YOUR TASK => Each entry is to be given again word for word; images are dropped.

SUPPLIED RECORDS =>
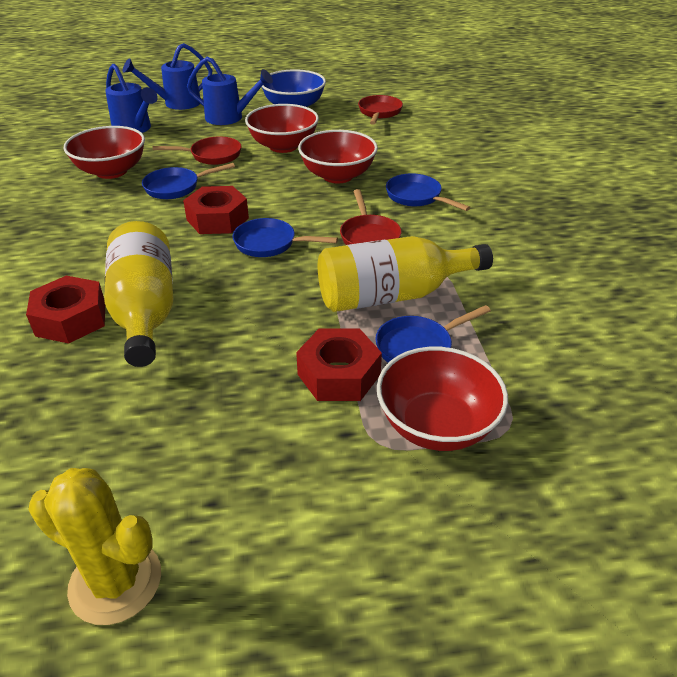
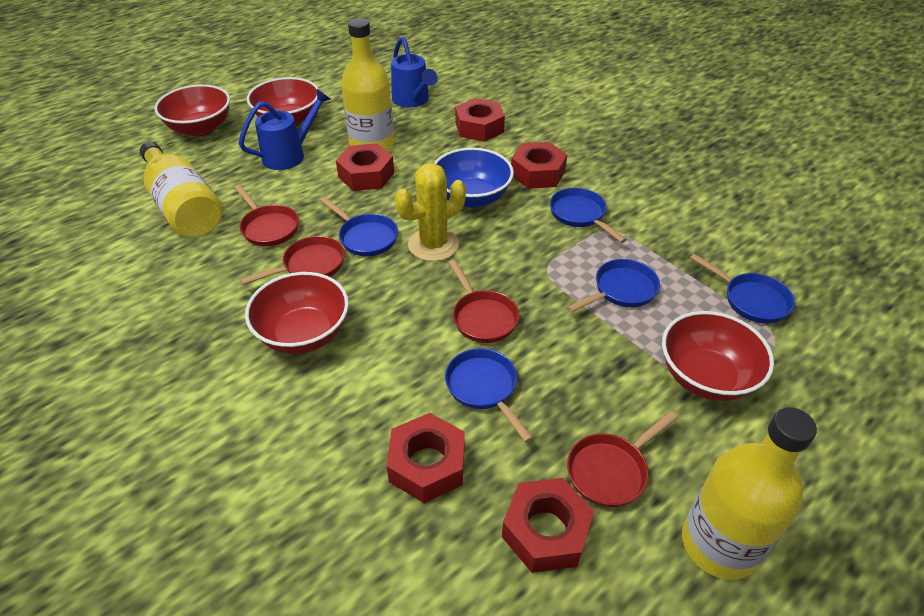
blue pan: 4 -> 5
blue watering can: 3 -> 2
red nut: 3 -> 5
red pan: 3 -> 4
yellow bottle: 2 -> 3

ANSWER AREA =>
blue pan: 4 -> 5
blue watering can: 3 -> 2
red nut: 3 -> 5
red pan: 3 -> 4
yellow bottle: 2 -> 3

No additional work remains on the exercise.